§ **Dataset records**
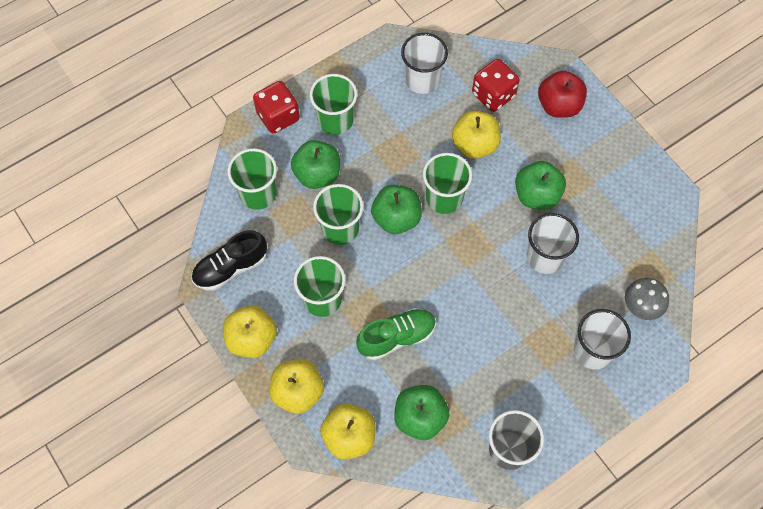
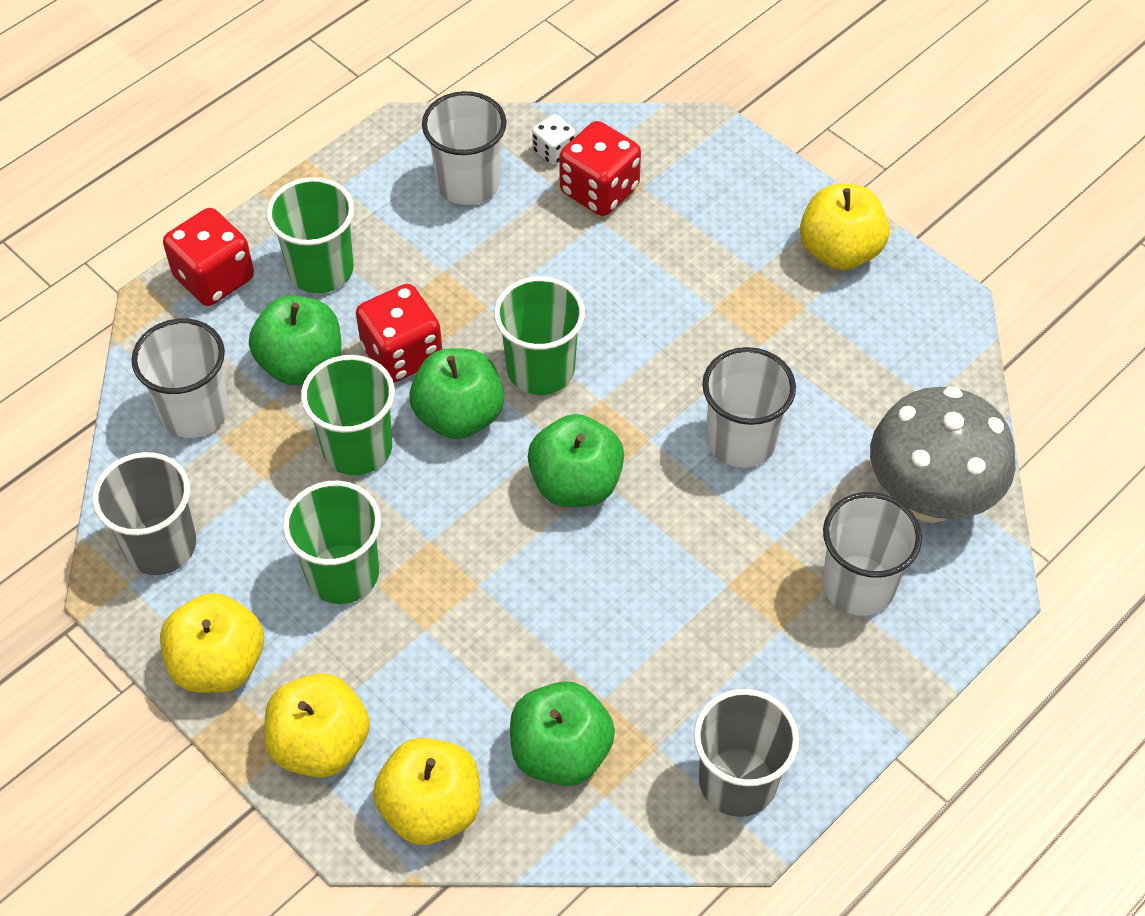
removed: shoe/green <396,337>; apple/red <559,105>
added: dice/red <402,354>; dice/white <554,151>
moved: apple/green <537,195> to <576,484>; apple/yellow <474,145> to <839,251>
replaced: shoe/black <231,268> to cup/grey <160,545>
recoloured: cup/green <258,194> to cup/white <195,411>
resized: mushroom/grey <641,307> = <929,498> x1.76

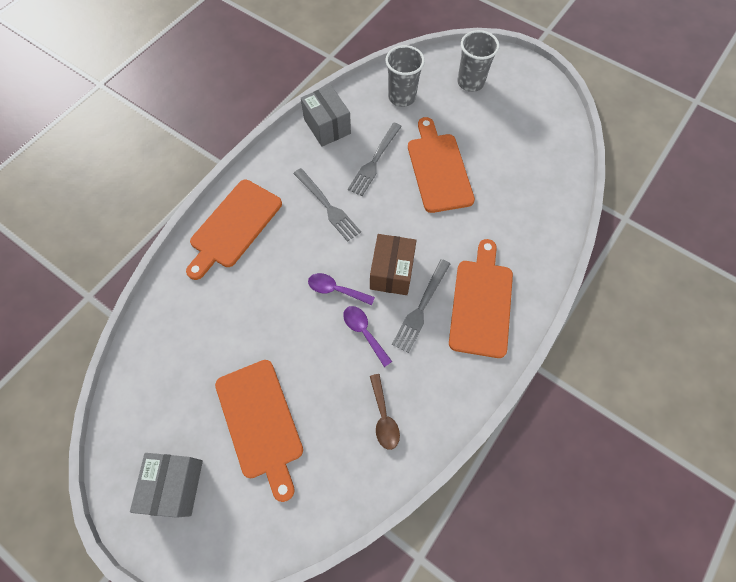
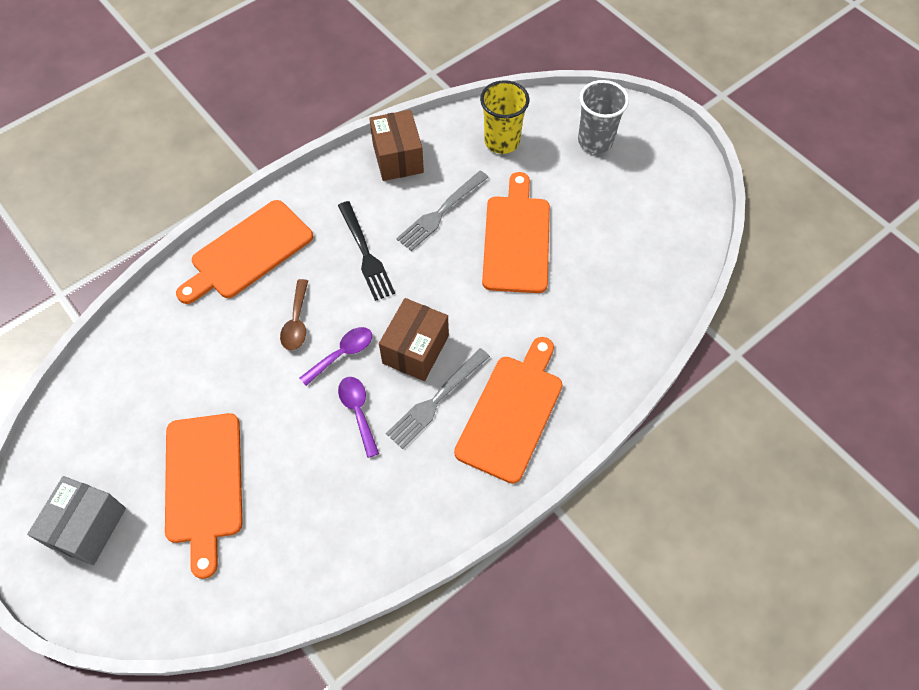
moved: spoon/brown <383,417> to <296,322>
recoloured: fork/grey <328,206> to fork/black <366,254>; box/grey <327,126> to box/brown <398,158>; cup/grey <402,97> to cup/yellow <502,141>
turned: spoon/purple <336,290> = <342,354> 105 degrees clockwise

§ **What you should do**
Locate the word "recoloured" in the entries, and copy every line where it is found.

§ **Task answer**
recoloured: cup/green <258,194> to cup/white <195,411>
recoloured: fork/grey <328,206> to fork/black <366,254>; box/grey <327,126> to box/brown <398,158>; cup/grey <402,97> to cup/yellow <502,141>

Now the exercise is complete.